## AIM OF THE TASK
Skip every picture, and output exactly the lines starting at the one with "(196, 219) = (181, 318): brown" and running through the last line of the material below.
___
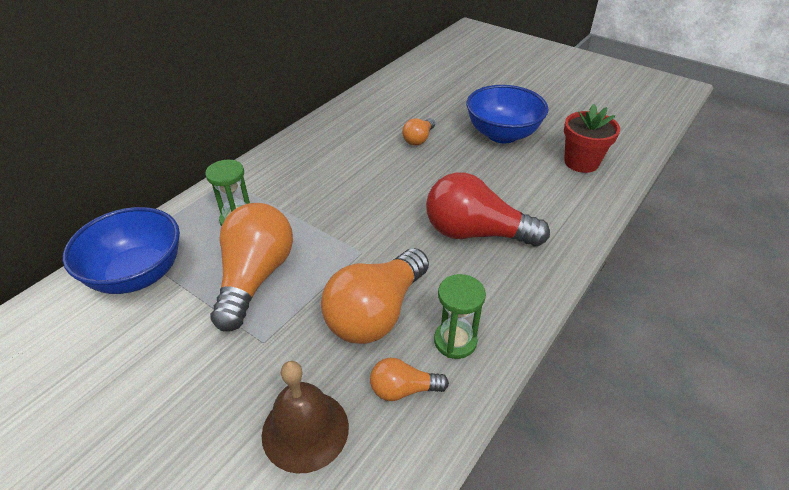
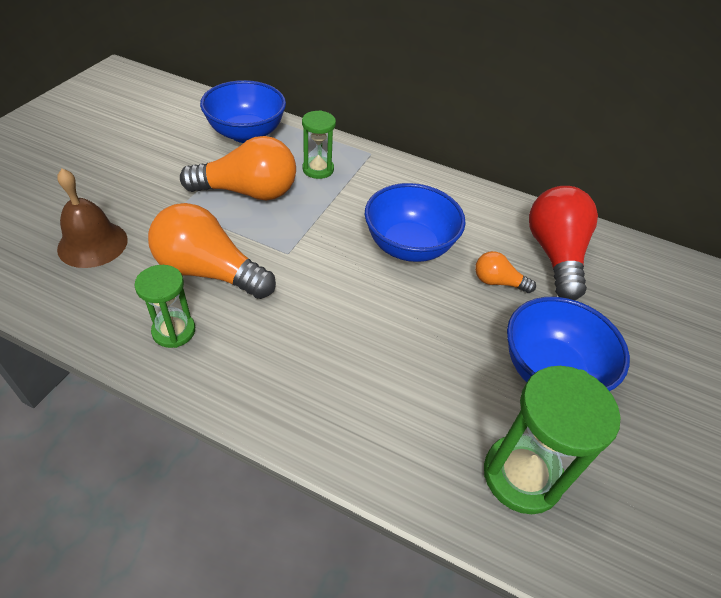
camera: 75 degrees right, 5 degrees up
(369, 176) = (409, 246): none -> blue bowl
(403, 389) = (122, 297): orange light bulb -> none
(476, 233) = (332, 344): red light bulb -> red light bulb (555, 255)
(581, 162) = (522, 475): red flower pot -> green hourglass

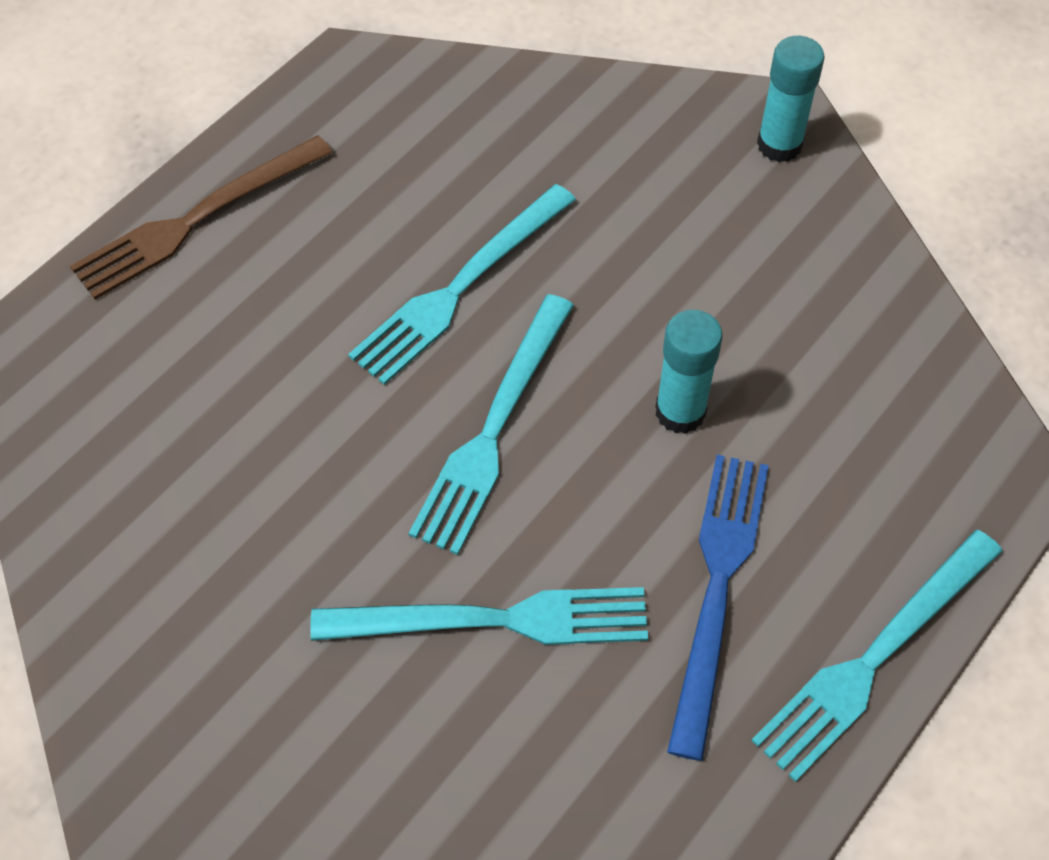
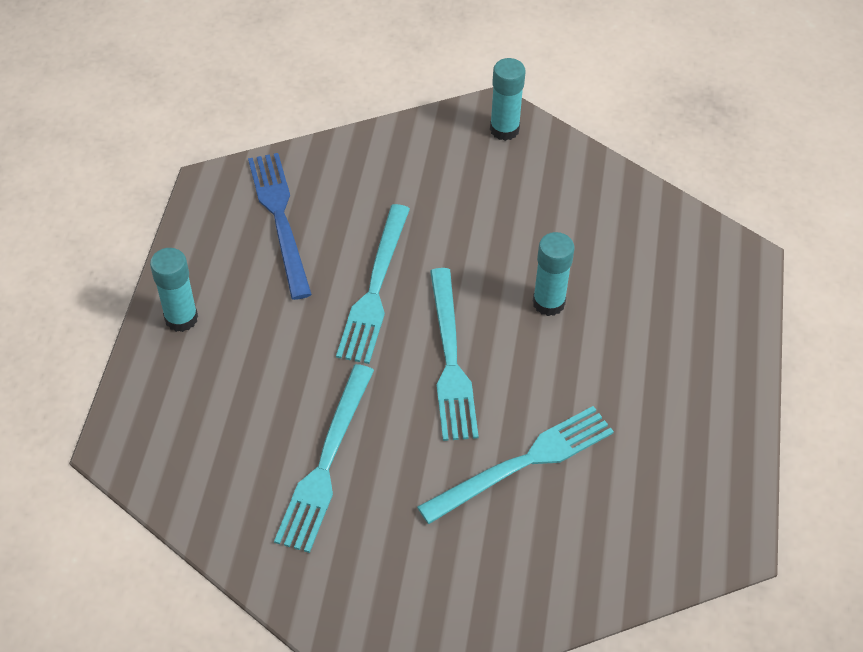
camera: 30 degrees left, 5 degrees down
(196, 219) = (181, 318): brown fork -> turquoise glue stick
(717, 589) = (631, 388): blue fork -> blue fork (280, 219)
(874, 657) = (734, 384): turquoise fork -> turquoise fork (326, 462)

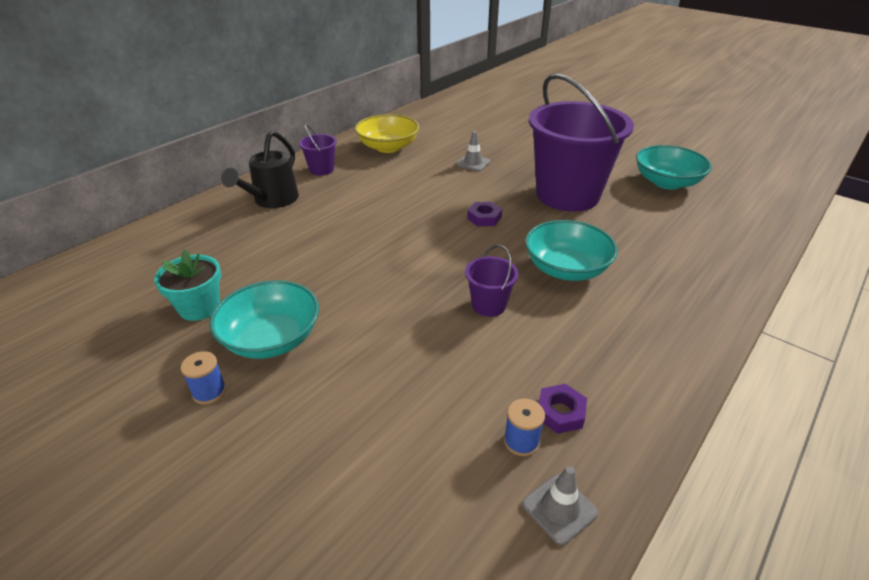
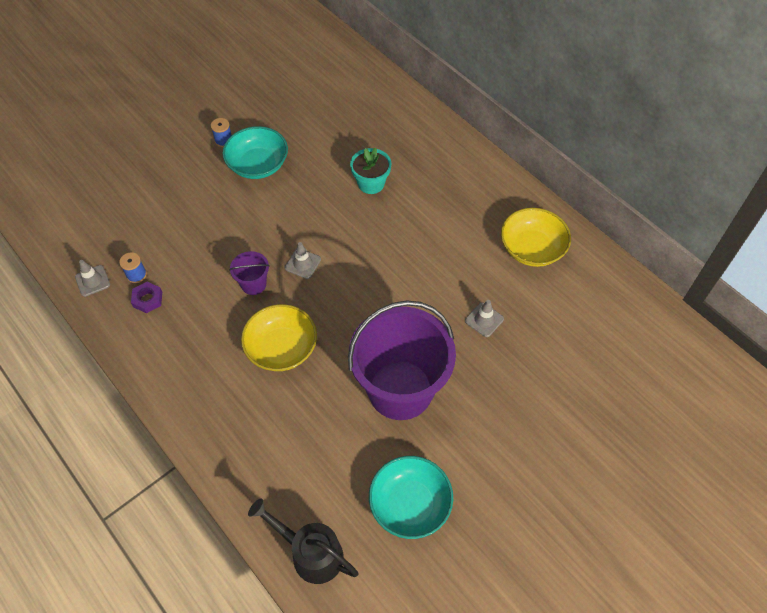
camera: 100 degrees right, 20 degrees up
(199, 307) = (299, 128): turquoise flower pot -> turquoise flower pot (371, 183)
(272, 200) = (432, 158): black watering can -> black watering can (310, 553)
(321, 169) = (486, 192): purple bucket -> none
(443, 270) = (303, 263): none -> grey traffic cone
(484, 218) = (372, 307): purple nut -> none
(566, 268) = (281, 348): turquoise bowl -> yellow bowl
___
## SOLUTION TO THE EXERCISE
(196, 219) = (181, 318): brown fork -> turquoise glue stick
(717, 589) = (631, 388): blue fork -> blue fork (280, 219)
(874, 657) = (734, 384): turquoise fork -> turquoise fork (326, 462)

camera: 100 degrees right, 20 degrees up
(199, 307) = (299, 128): turquoise flower pot -> turquoise flower pot (371, 183)
(272, 200) = (432, 158): black watering can -> black watering can (310, 553)
(321, 169) = (486, 192): purple bucket -> none
(443, 270) = (303, 263): none -> grey traffic cone
(484, 218) = (372, 307): purple nut -> none
(566, 268) = (281, 348): turquoise bowl -> yellow bowl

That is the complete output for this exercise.